#### [Data for this exercise]
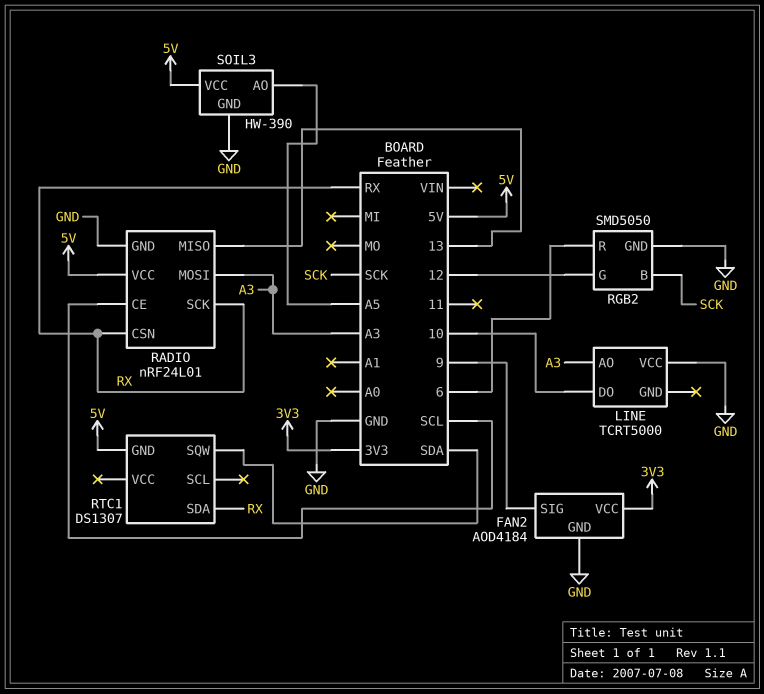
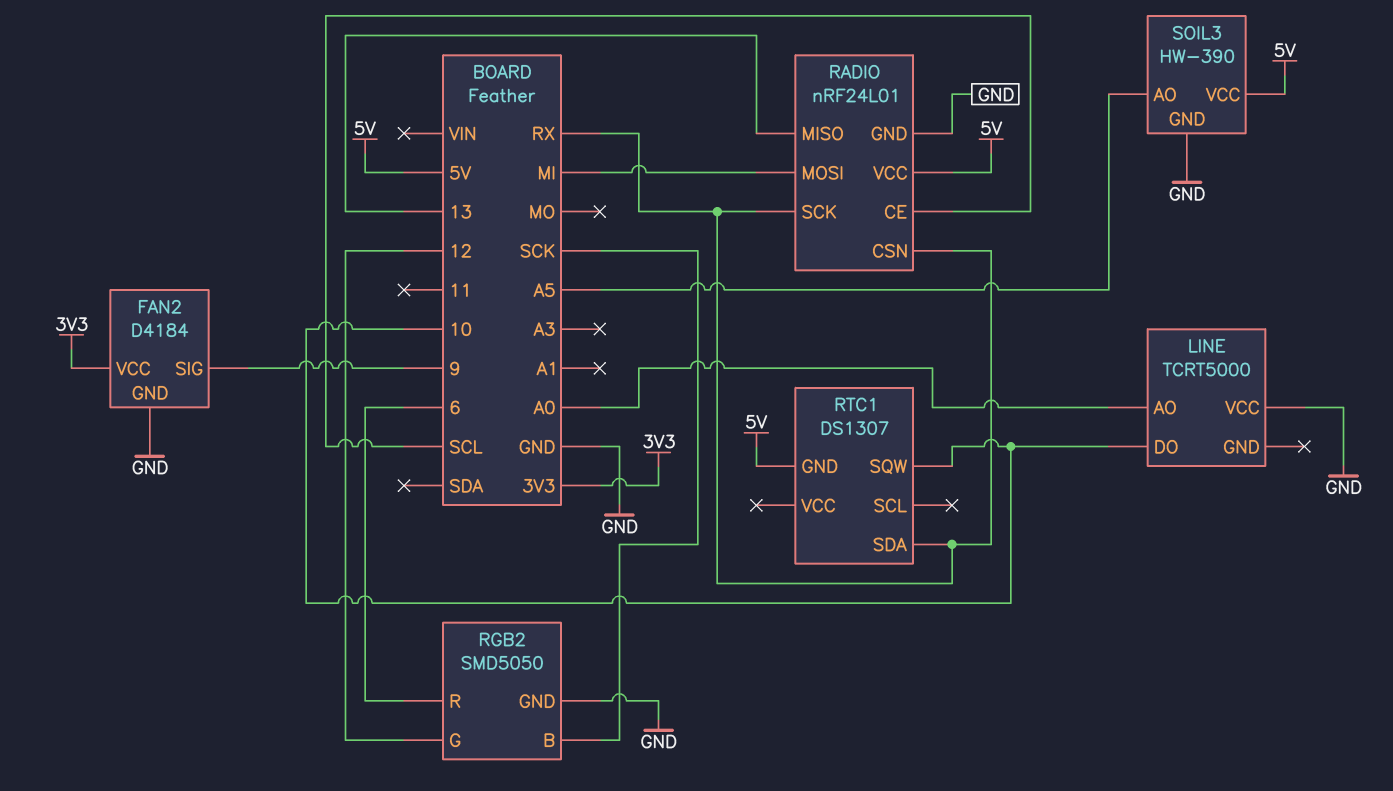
FAN2: AOD4184 -> D4184
LINE pin AO: A3 -> A0
RADIO pin MOSI: A3 -> MI
RTC1 pin SQW: SDA -> 10

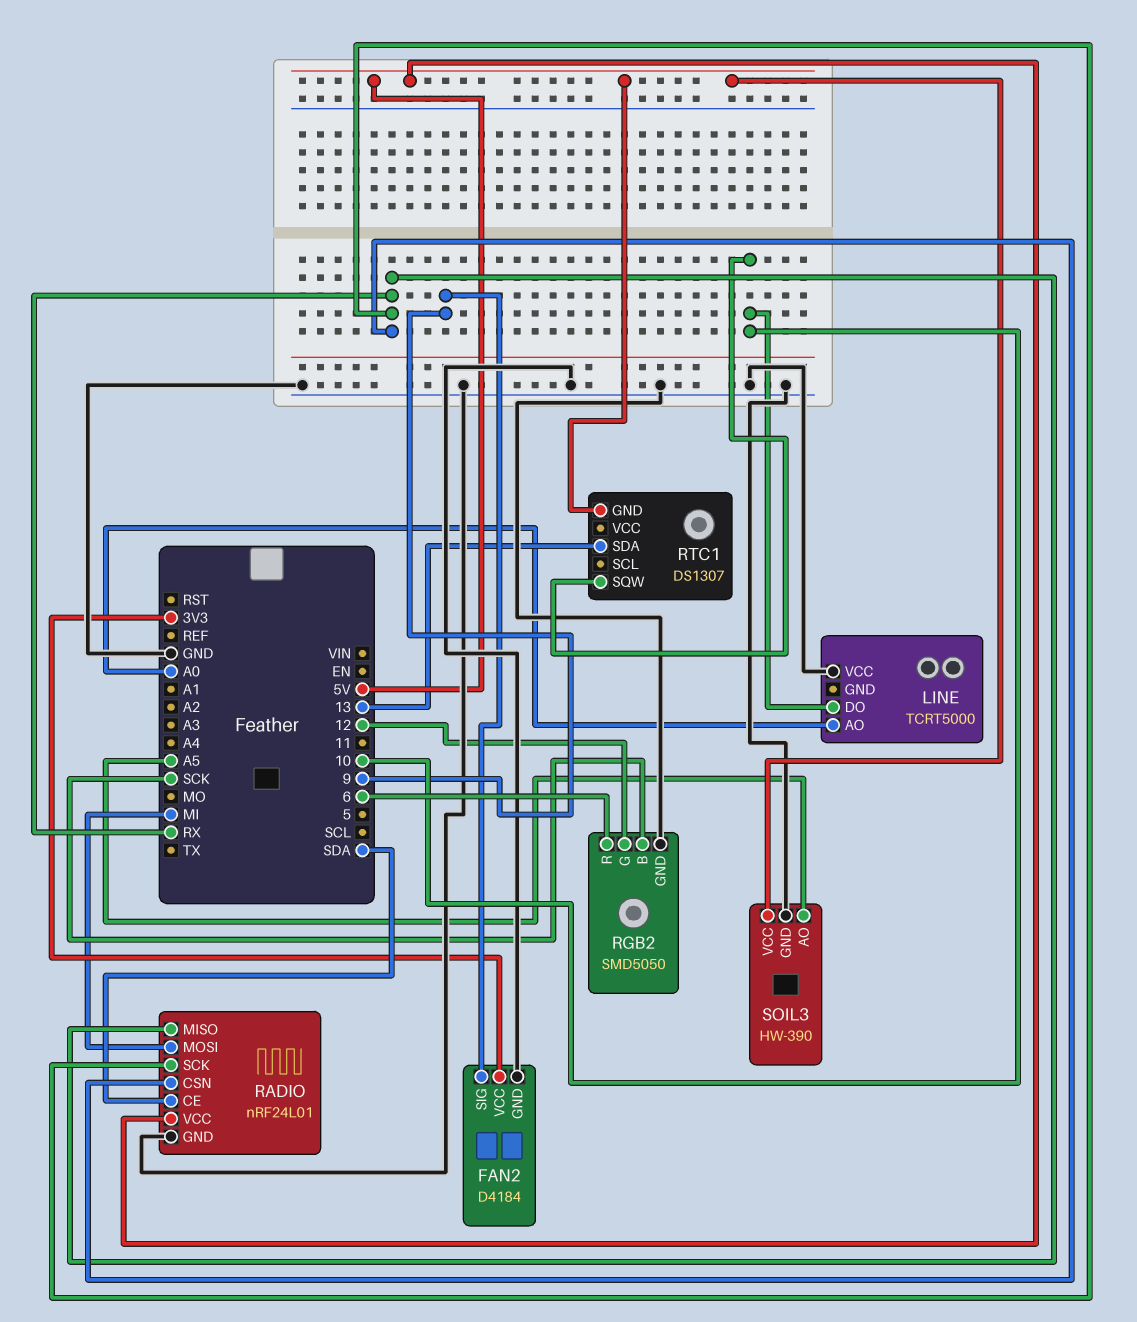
RADIO pin CE: SCL -> SDA
RADIO pin MISO: 13 -> RX
RTC1 pin SDA: RX -> 13

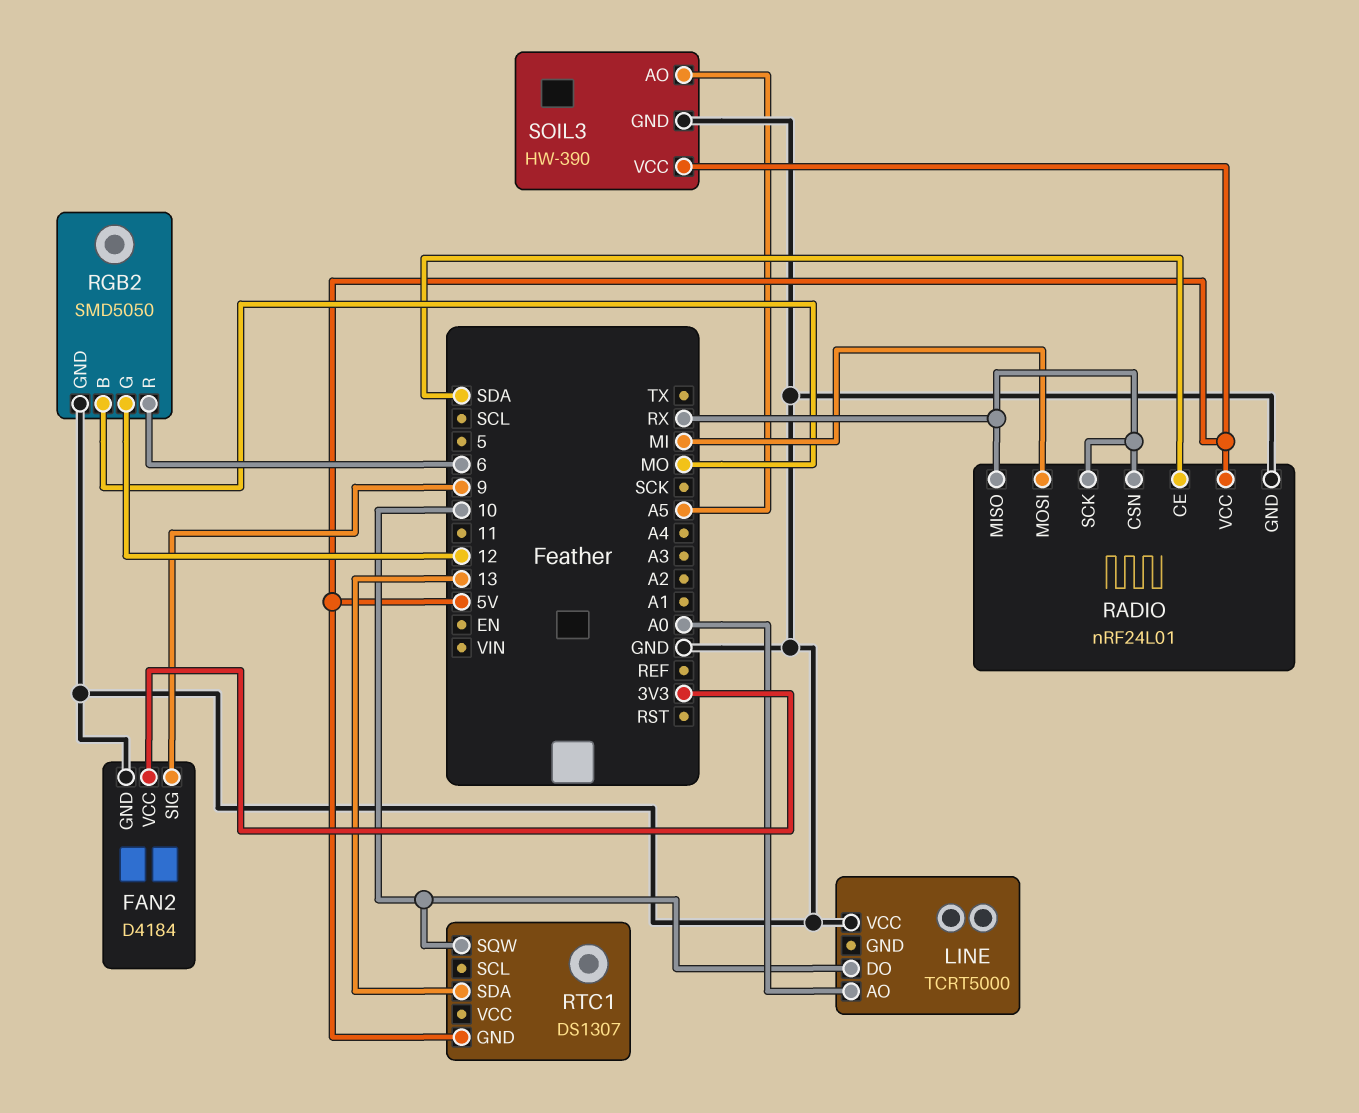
RGB2 pin B: SCK -> MO

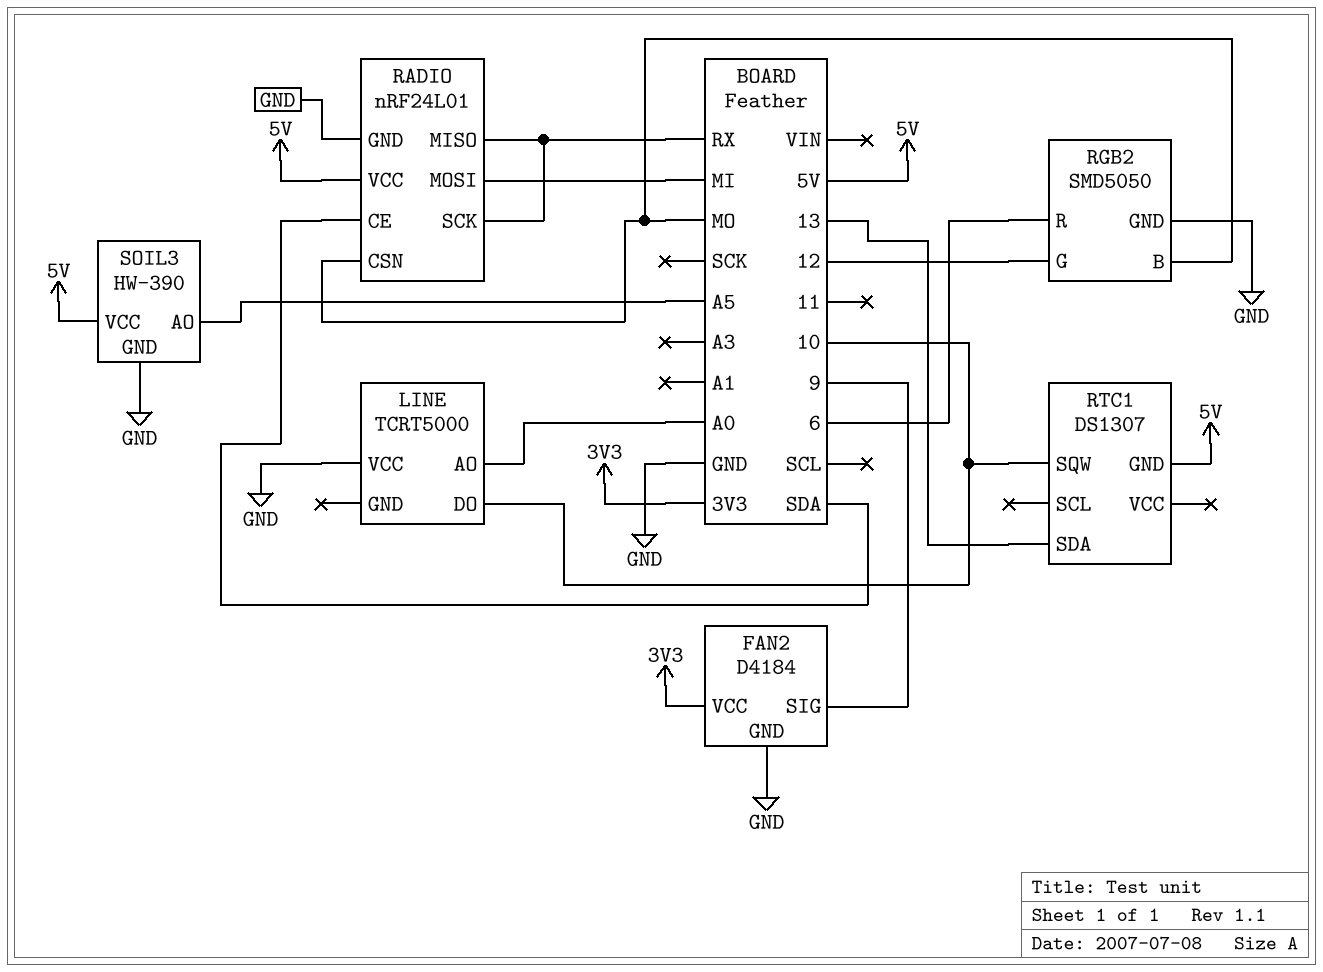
RADIO pin CSN: RX -> MO

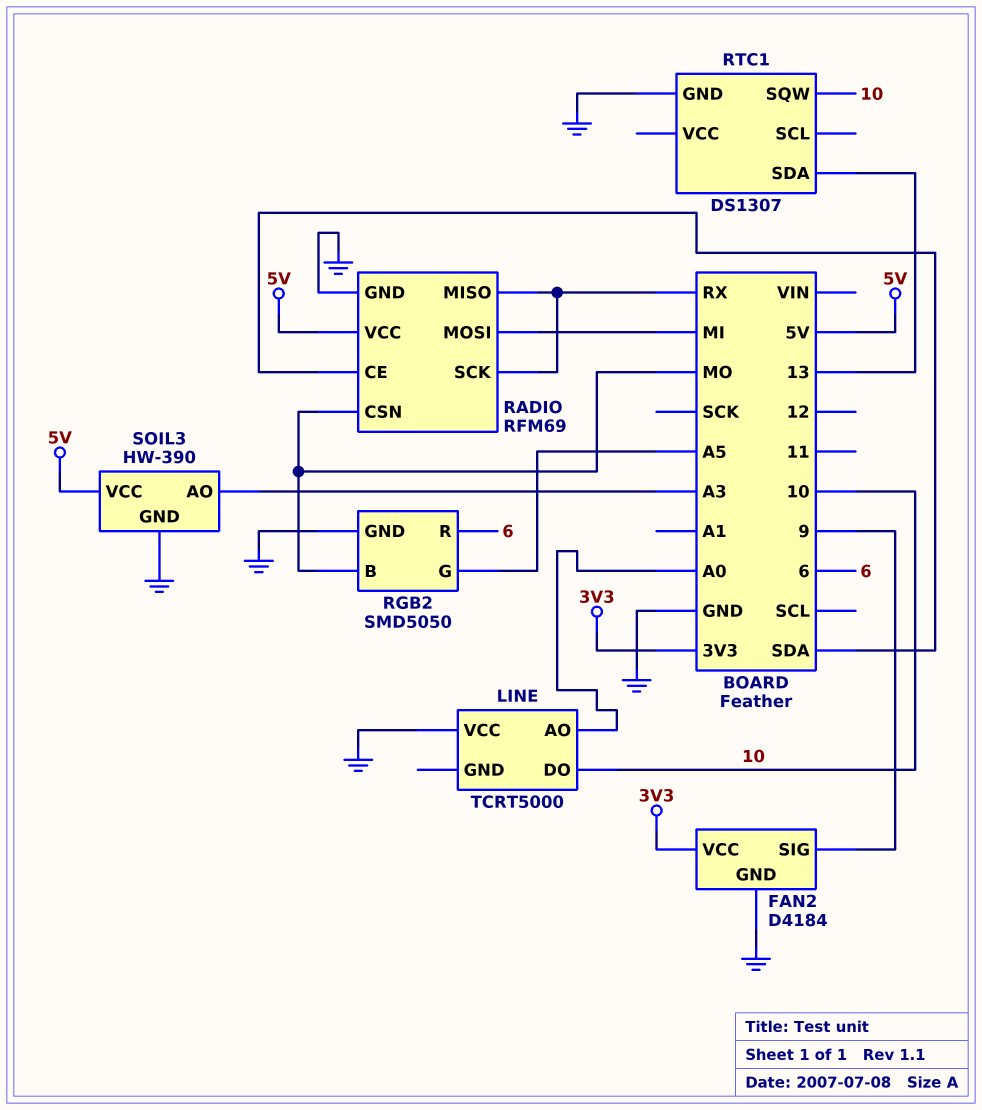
RADIO: nRF24L01 -> RFM69
RGB2 pin G: 12 -> A5
RTC1 pin GND: 5V -> GND
SOIL3 pin AO: A5 -> A3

#### [Exercise requirements]
All the lines above should be reproduced exactly, and none of the pictures.

#### [Completed task]
FAN2: AOD4184 -> D4184
LINE pin AO: A3 -> A0
RADIO pin MOSI: A3 -> MI
RTC1 pin SQW: SDA -> 10

RADIO pin CE: SCL -> SDA
RADIO pin MISO: 13 -> RX
RTC1 pin SDA: RX -> 13

RGB2 pin B: SCK -> MO

RADIO pin CSN: RX -> MO

RADIO: nRF24L01 -> RFM69
RGB2 pin G: 12 -> A5
RTC1 pin GND: 5V -> GND
SOIL3 pin AO: A5 -> A3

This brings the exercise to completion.